- What you will do -
The answer must be an exact printing of every record below, with the pictures omitted.

————————

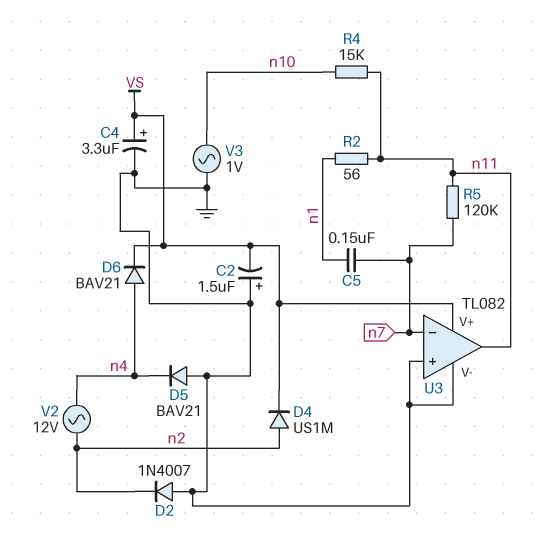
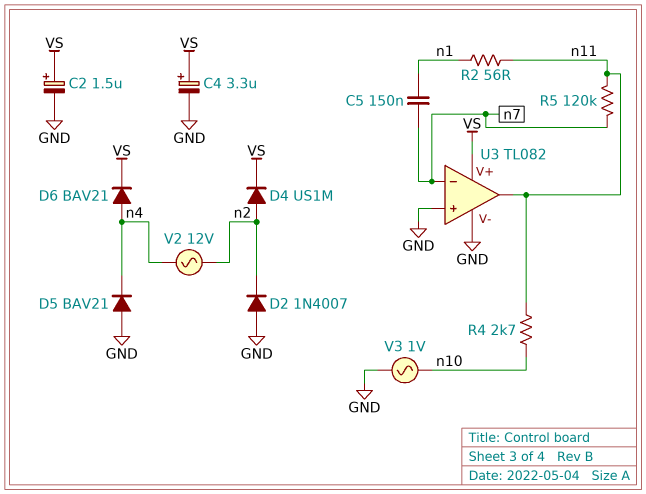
C2: 1.5uF (plus GND, minus VS) -> 1.5uF (plus VS, minus GND)
R4: 15k (n10, n11) -> 2.7k (n10, n11)

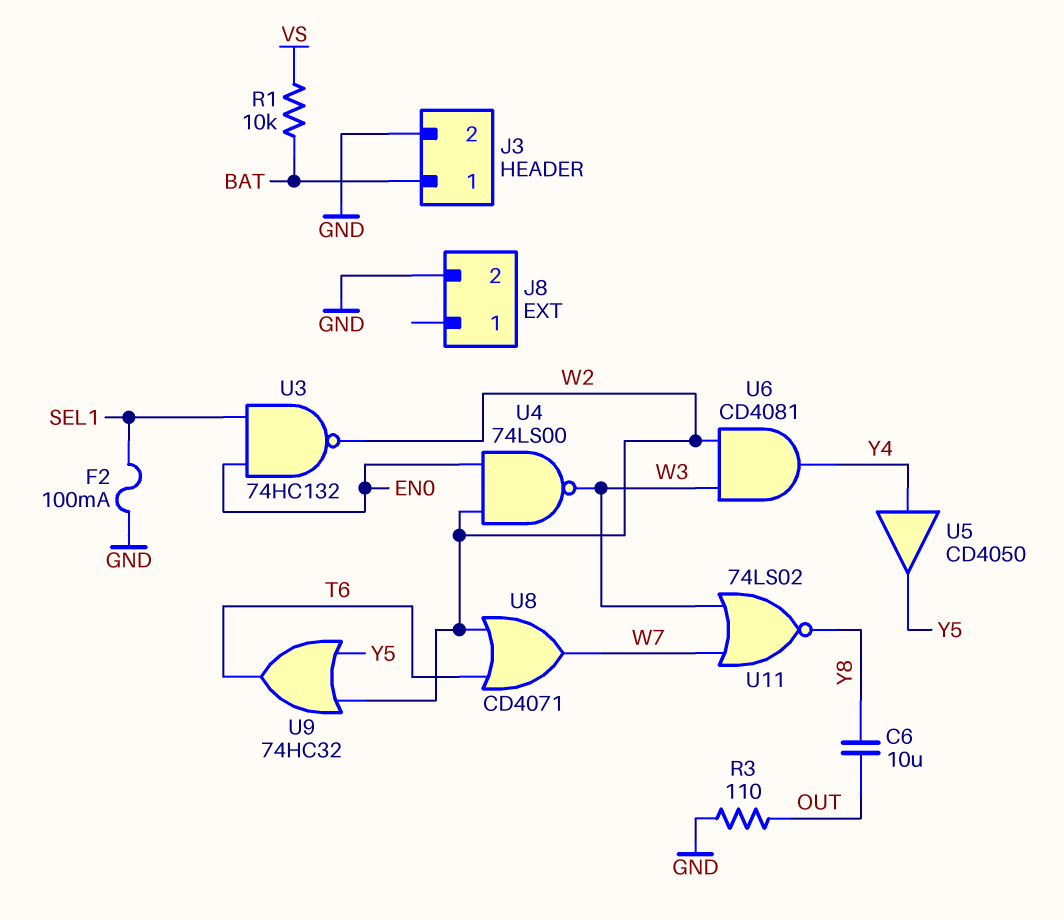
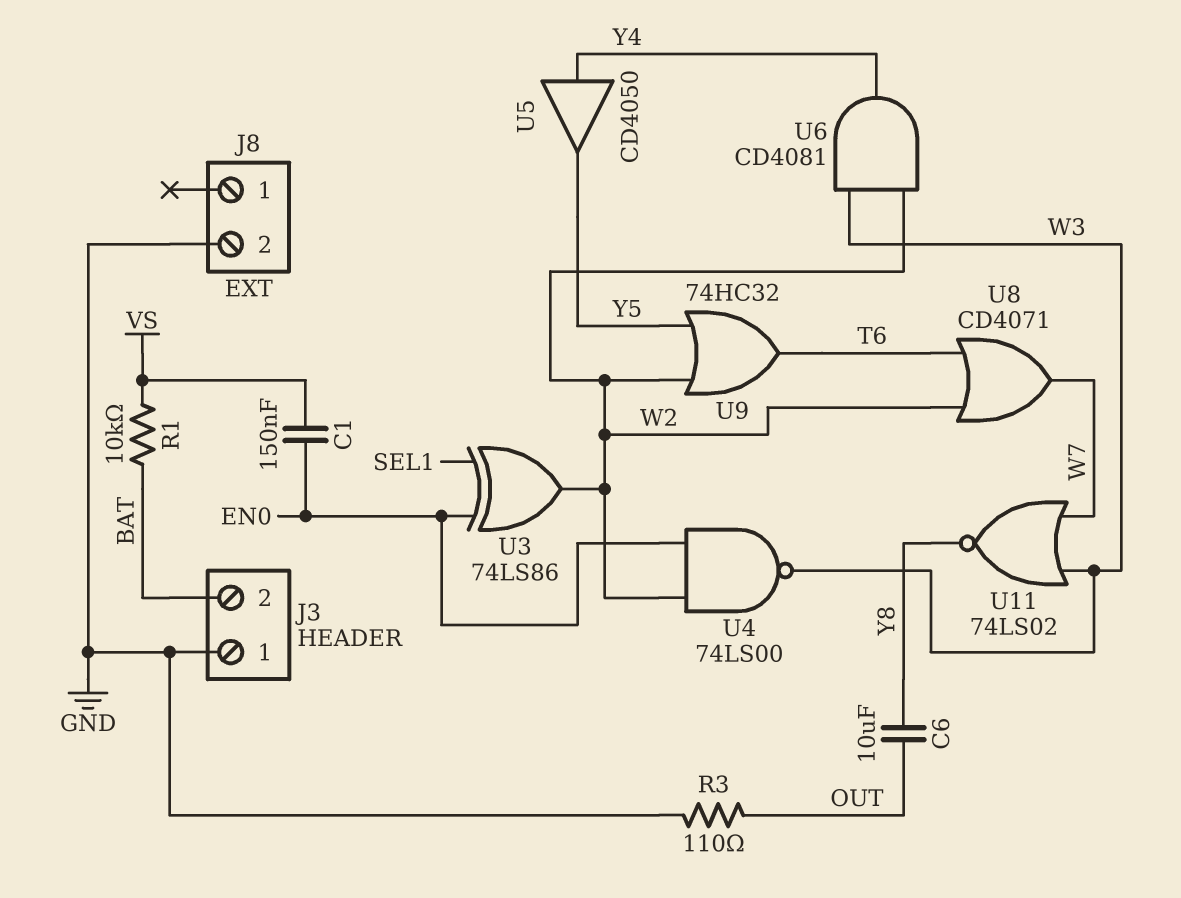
C1: none -> 150nF (EN0, VS)
F2: 100mA (GND, SEL1) -> none
J3 pin 1: BAT -> GND
J3 pin 2: GND -> BAT
U3: NAND 74HC132 (in EN0, in SEL1, out W2) -> XOR 74LS86 (in EN0, in SEL1, out W2)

————————

- Response to this exercise -
C2: 1.5uF (plus GND, minus VS) -> 1.5uF (plus VS, minus GND)
R4: 15k (n10, n11) -> 2.7k (n10, n11)

C1: none -> 150nF (EN0, VS)
F2: 100mA (GND, SEL1) -> none
J3 pin 1: BAT -> GND
J3 pin 2: GND -> BAT
U3: NAND 74HC132 (in EN0, in SEL1, out W2) -> XOR 74LS86 (in EN0, in SEL1, out W2)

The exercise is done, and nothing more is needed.